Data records
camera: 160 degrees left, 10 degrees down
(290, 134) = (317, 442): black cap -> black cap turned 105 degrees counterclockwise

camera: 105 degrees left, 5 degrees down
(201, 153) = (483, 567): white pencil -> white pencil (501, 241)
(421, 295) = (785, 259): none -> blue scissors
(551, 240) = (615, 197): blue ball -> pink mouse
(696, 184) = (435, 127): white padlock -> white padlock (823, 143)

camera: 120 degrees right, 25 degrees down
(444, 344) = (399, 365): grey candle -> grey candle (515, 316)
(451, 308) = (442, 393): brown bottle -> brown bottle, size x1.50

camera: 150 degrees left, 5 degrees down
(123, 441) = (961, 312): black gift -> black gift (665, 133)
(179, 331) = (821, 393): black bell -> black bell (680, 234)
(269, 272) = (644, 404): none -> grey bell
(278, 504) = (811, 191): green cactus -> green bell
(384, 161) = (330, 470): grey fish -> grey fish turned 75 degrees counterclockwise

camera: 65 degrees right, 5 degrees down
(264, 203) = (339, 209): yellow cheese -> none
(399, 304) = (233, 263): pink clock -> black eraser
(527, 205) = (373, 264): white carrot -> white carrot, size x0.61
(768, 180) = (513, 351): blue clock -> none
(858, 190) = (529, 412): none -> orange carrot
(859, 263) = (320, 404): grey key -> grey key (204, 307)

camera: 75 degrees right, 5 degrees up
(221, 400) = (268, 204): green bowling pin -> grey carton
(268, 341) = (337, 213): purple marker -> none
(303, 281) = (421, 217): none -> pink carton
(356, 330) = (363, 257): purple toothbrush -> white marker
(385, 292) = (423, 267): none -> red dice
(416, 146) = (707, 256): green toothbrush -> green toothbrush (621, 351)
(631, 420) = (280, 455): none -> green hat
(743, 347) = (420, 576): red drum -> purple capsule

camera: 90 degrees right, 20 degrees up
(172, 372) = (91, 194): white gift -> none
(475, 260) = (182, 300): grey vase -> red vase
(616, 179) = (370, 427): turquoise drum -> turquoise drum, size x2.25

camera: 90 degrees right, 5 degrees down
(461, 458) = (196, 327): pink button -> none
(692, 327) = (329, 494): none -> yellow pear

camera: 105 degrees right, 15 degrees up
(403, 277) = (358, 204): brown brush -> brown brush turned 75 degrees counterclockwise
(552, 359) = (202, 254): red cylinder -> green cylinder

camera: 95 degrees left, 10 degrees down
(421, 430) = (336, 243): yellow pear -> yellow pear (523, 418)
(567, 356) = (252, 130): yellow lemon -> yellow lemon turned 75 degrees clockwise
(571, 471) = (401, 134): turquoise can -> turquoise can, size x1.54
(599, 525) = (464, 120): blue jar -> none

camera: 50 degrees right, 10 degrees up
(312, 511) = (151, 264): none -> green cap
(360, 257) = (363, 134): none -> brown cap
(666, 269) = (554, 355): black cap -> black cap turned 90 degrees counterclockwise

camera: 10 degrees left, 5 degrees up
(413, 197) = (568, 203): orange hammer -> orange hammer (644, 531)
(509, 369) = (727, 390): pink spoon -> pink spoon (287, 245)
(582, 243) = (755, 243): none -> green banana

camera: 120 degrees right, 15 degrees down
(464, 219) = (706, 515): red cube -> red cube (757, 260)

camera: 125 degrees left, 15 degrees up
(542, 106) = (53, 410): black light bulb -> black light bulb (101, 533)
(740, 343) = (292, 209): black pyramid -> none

• [YOUR GOAL]:
Show every line in the entries where the string "carrot" occurs.

• [WRITTEN REPLY]:
(527, 205) = (373, 264): white carrot -> white carrot, size x0.61
(858, 190) = (529, 412): none -> orange carrot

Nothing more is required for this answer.